▶ [Task]: Return every line of the entries that includes the word "arrow".

▶ [Record extracts]:
━━━━━━━━━━━━━━━━
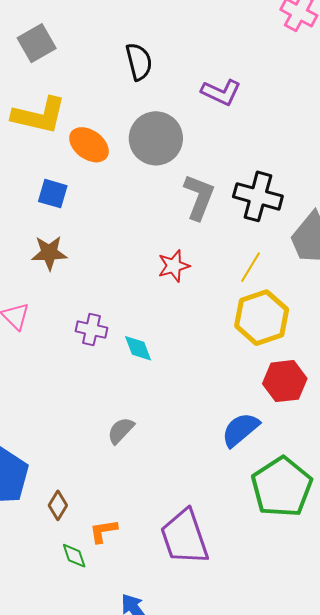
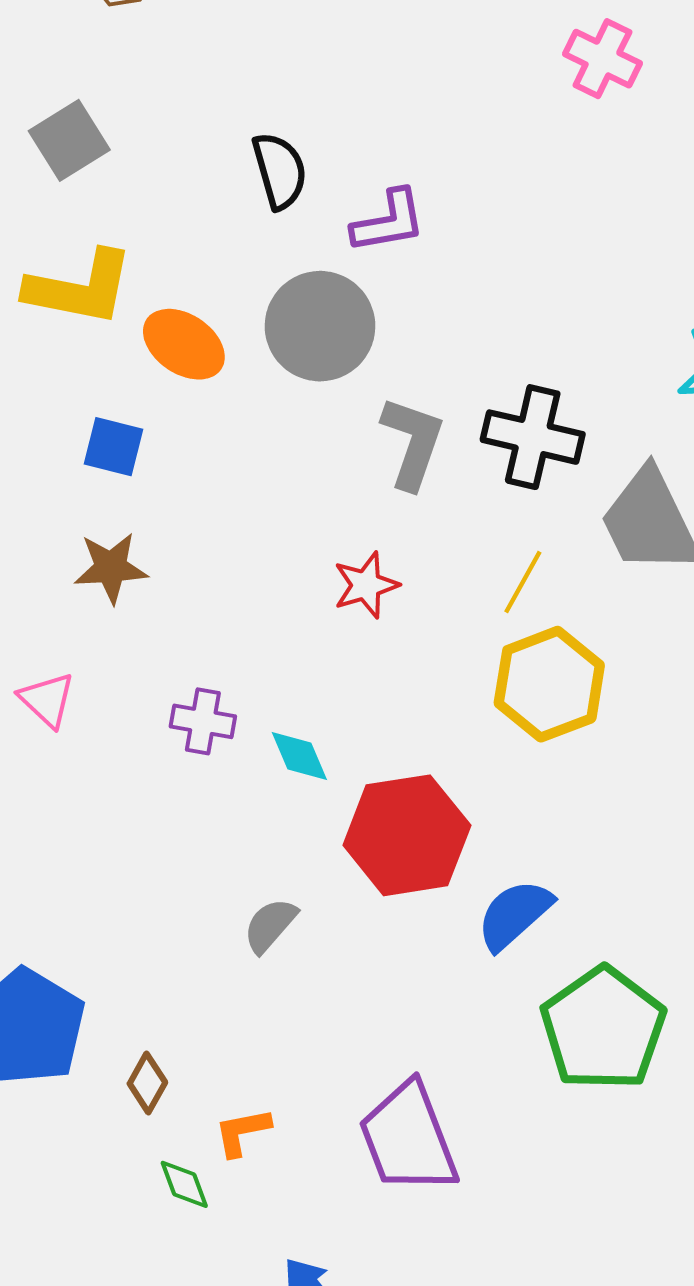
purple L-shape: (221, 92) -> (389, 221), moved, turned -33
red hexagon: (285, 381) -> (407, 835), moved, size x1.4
━━━━━━━━━━━━━━━━
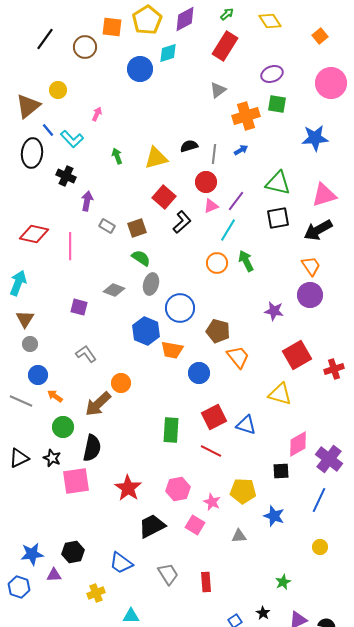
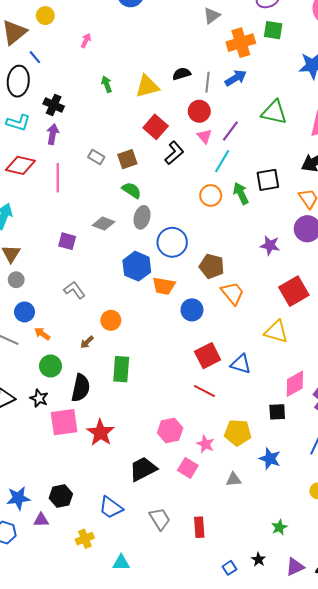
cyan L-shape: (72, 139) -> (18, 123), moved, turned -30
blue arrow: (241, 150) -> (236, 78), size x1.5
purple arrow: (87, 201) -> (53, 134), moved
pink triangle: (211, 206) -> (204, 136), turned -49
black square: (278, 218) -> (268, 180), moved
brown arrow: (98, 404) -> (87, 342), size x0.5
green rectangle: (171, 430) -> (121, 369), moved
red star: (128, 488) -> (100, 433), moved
━━━━━━━━━━━━━━━━
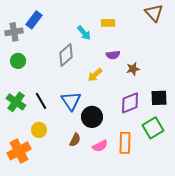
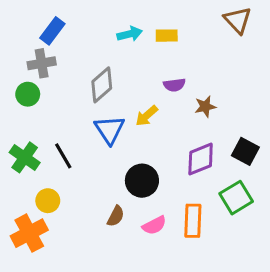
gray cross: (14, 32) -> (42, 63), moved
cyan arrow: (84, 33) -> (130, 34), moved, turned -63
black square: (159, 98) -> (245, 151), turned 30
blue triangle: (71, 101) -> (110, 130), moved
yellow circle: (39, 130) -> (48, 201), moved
━━━━━━━━━━━━━━━━
▶ [Reply]:
blue arrow: (241, 150) -> (236, 78), size x1.5
purple arrow: (87, 201) -> (53, 134), moved
brown arrow: (98, 404) -> (87, 342), size x0.5
cyan arrow: (84, 33) -> (130, 34), moved, turned -63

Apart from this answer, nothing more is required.